(About this exercise):
Before you return the entries below, strip out the pictures and keep all else exact.
+===+
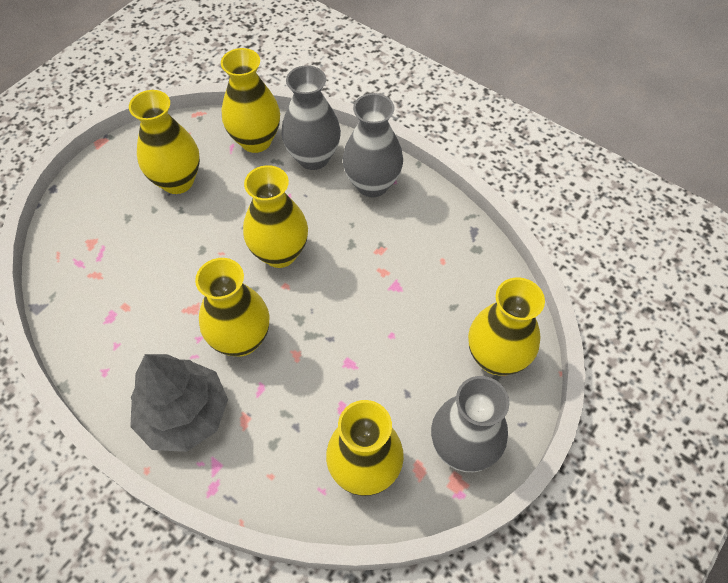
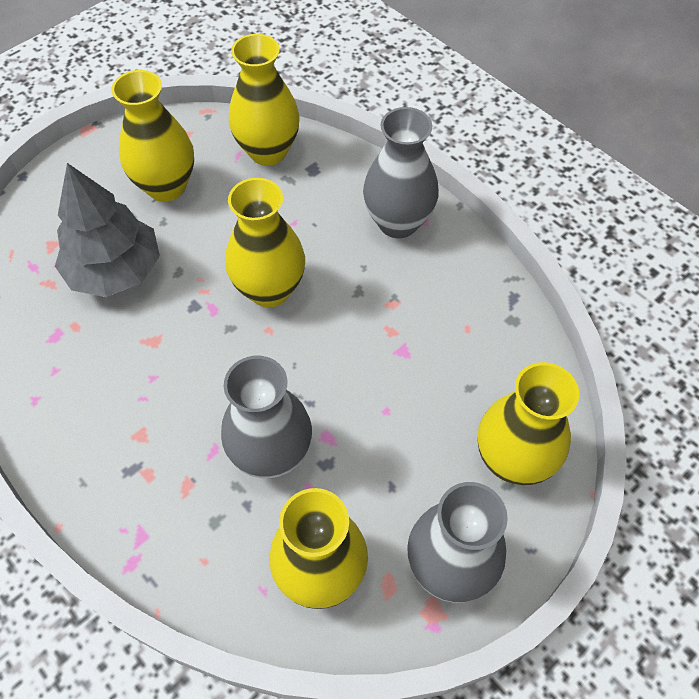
camera: 10 degrees right, 0 degrees up
(184, 414) = (117, 466): grey tree -> grey tree (115, 270)
(241, 339) = (202, 387): yellow vase -> none
(313, 157) = (332, 180): grey vase -> grey vase (271, 454)

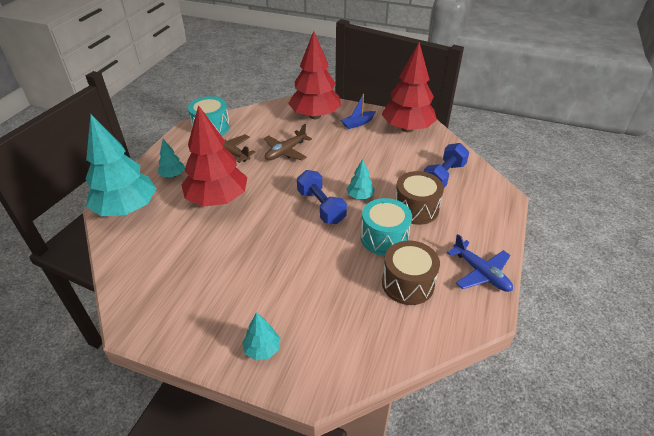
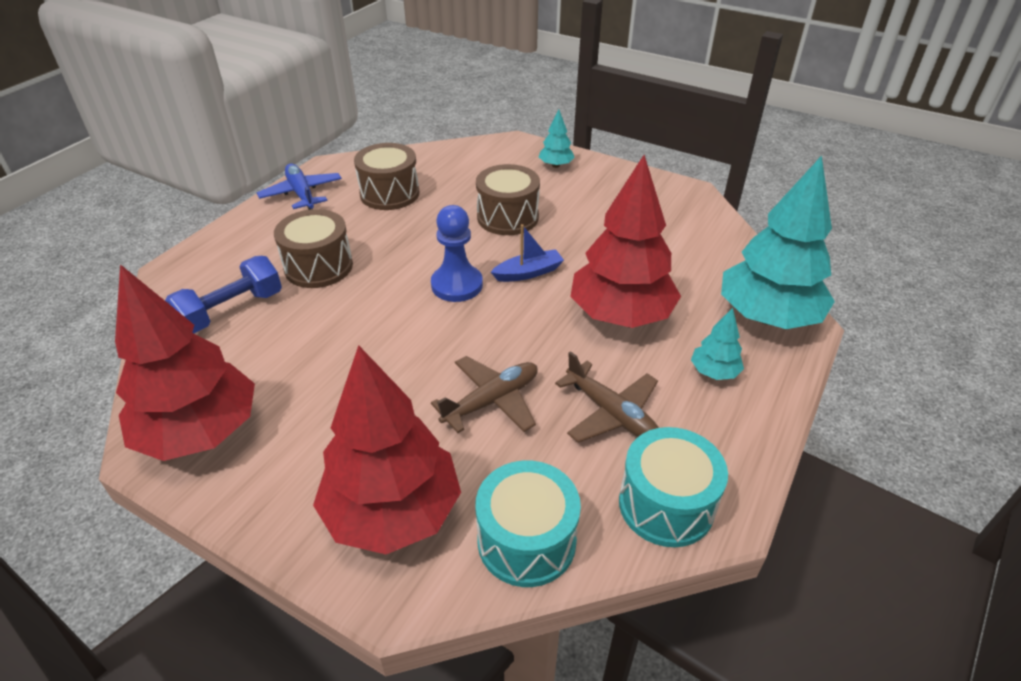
camera: 170 degrees left, 0 degrees up
(299, 269) = (507, 217): none -> brown drum
(321, 207) = (457, 285): blue dumbbell -> blue pawn
(358, 123) = (299, 467): blue boat -> blue boat (528, 273)
(360, 196) = (390, 294): turquoise tree -> none
(384, 238) = (388, 237): turquoise drum -> turquoise drum (526, 541)

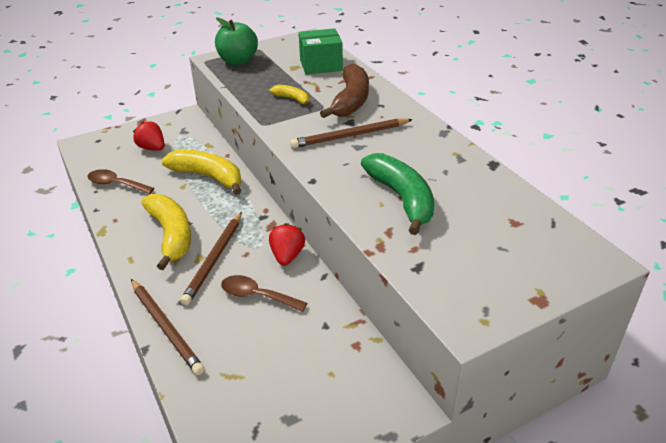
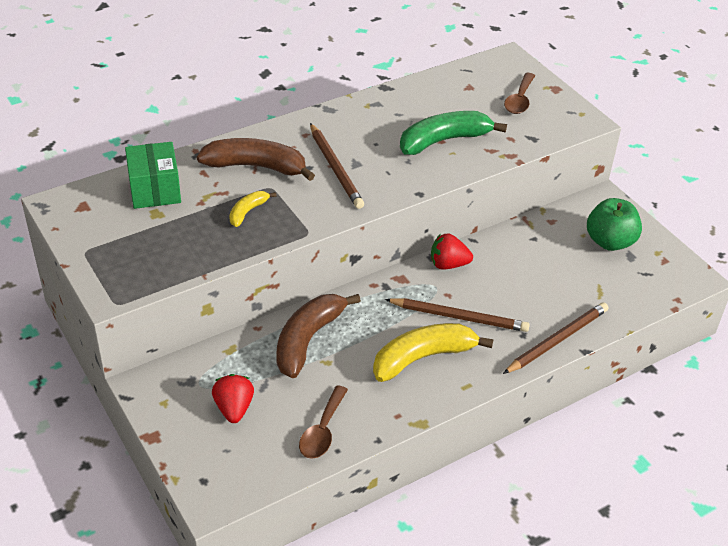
camera: 95 degrees left, 5 degrees up
(152, 148) = (234, 408): red strawberry -> red strawberry turned 135 degrees clockwise
(208, 177) = (308, 340): yellow banana -> brown banana
(238, 61) = (125, 268): green apple -> green apple (609, 242)
(257, 296) = (506, 282): brown spoon -> brown spoon (519, 100)

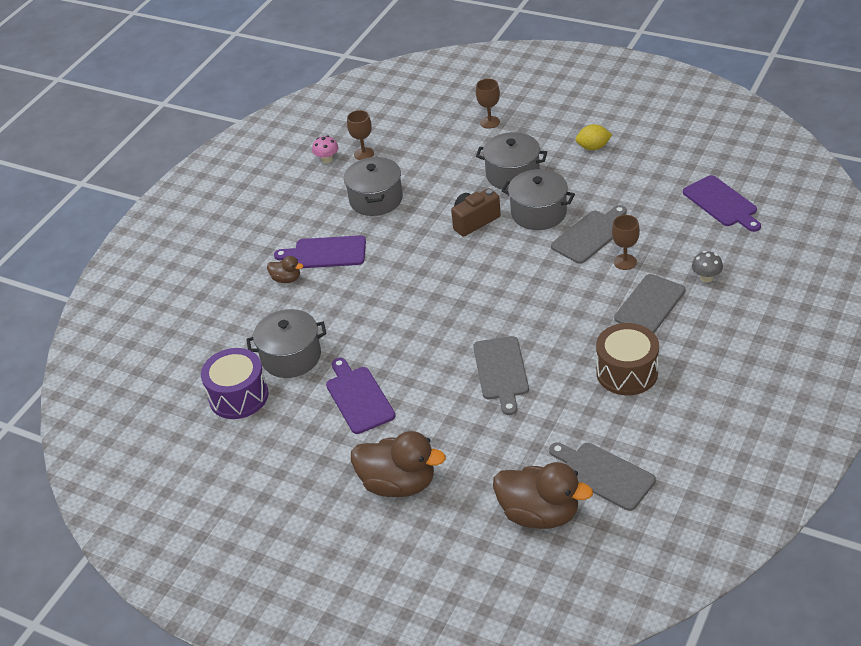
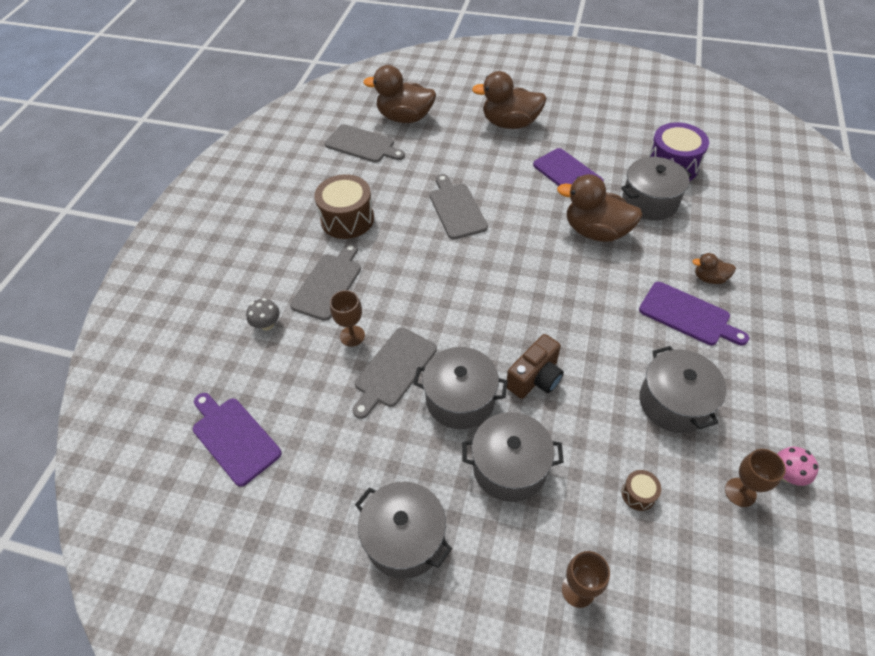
camera: 165 degrees right, 10 degrees up
(326, 253) = (688, 315): purple cutting board -> purple cutting board turned 45 degrees clockwise
(364, 331) = (596, 231): none -> brown duck
(430, 157) = (638, 494): none -> brown drum
(593, 147) = (405, 538): yellow lemon -> grey pot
+===+
(Solution for this exercise):
camera: 10 degrees right, 0 degrees up
(184, 414) = (117, 466): grey tree -> grey tree (115, 270)
(241, 339) = (202, 387): yellow vase -> none
(313, 157) = (332, 180): grey vase -> grey vase (271, 454)

camera: 170 degrees left, 0 degrees up
(299, 269) = (507, 217): none -> brown drum
(321, 207) = (457, 285): blue dumbbell -> blue pawn
(358, 123) = (299, 467): blue boat -> blue boat (528, 273)
(360, 196) = (390, 294): turquoise tree -> none
(384, 238) = (388, 237): turquoise drum -> turquoise drum (526, 541)

camera: 95 degrees left, 5 degrees up
(152, 148) = (234, 408): red strawberry -> red strawberry turned 135 degrees clockwise
(208, 177) = (308, 340): yellow banana -> brown banana
(238, 61) = (125, 268): green apple -> green apple (609, 242)
(257, 296) = (506, 282): brown spoon -> brown spoon (519, 100)

camera: 165 degrees right, 10 degrees up
(326, 253) = (688, 315): purple cutting board -> purple cutting board turned 45 degrees clockwise
(364, 331) = (596, 231): none -> brown duck
(430, 157) = (638, 494): none -> brown drum
(593, 147) = (405, 538): yellow lemon -> grey pot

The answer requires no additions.